▶ WHAT IS BEING ASKED
Where in the data below does the word "factor" appear? Copy every line that has it.

▶ TASK DATA
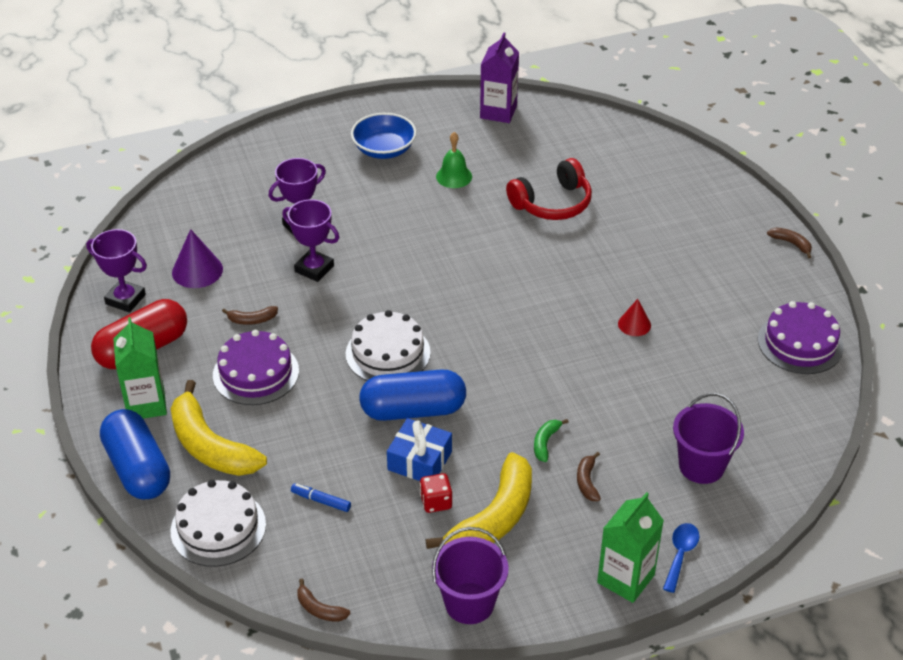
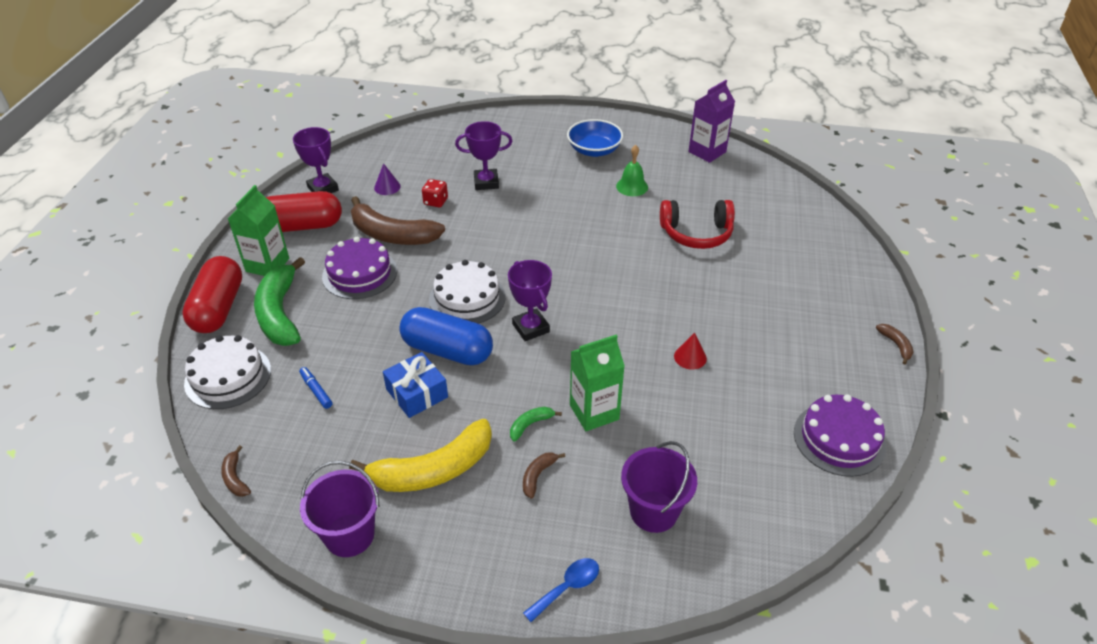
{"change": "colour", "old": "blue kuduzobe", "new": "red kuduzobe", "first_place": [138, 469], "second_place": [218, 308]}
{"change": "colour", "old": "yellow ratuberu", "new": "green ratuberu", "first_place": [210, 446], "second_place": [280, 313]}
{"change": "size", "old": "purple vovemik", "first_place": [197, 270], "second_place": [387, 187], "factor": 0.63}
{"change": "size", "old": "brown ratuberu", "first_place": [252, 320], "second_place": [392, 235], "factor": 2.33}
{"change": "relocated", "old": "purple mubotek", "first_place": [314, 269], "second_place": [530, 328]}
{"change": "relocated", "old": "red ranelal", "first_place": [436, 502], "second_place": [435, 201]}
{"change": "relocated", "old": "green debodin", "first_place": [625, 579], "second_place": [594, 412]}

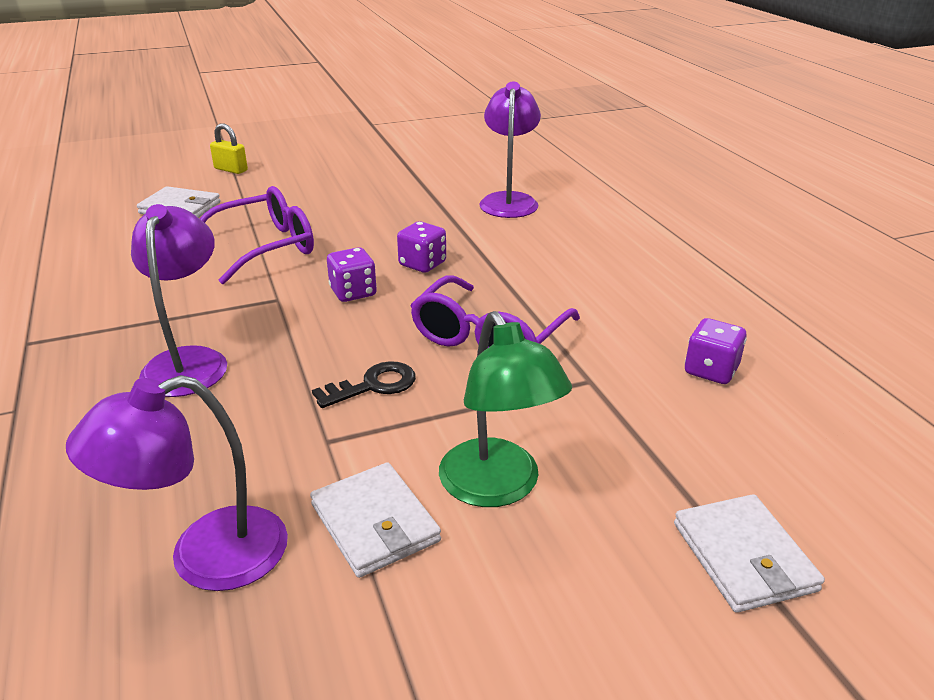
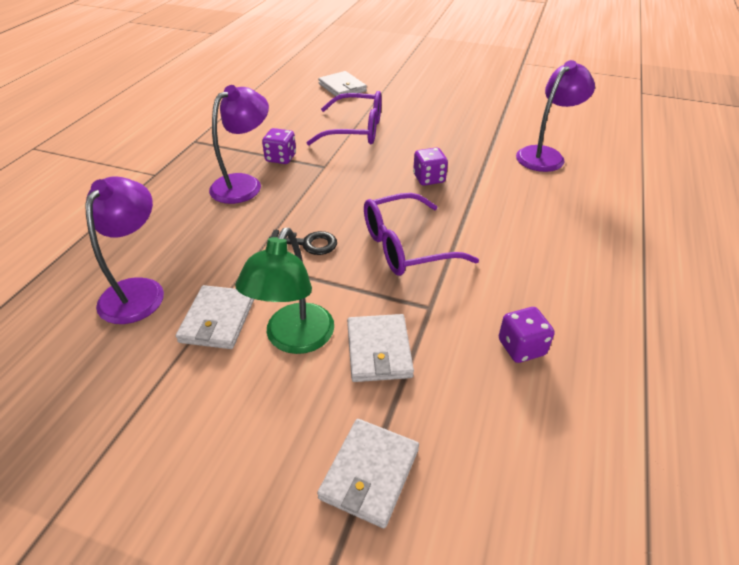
{"change": "spun", "old": "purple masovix", "first_place": [205, 557], "second_place": [138, 290], "degrees": 90}
{"change": "missing", "old": "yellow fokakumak", "first_place": [231, 169]}
{"change": "relocated", "old": "purple ranelal", "first_place": [353, 292], "second_place": [281, 158]}
{"change": "appeared", "new": "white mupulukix", "second_place": [379, 350]}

▶ WRITTEN SOLUTION
{"change": "size", "old": "purple vovemik", "first_place": [197, 270], "second_place": [387, 187], "factor": 0.63}
{"change": "size", "old": "brown ratuberu", "first_place": [252, 320], "second_place": [392, 235], "factor": 2.33}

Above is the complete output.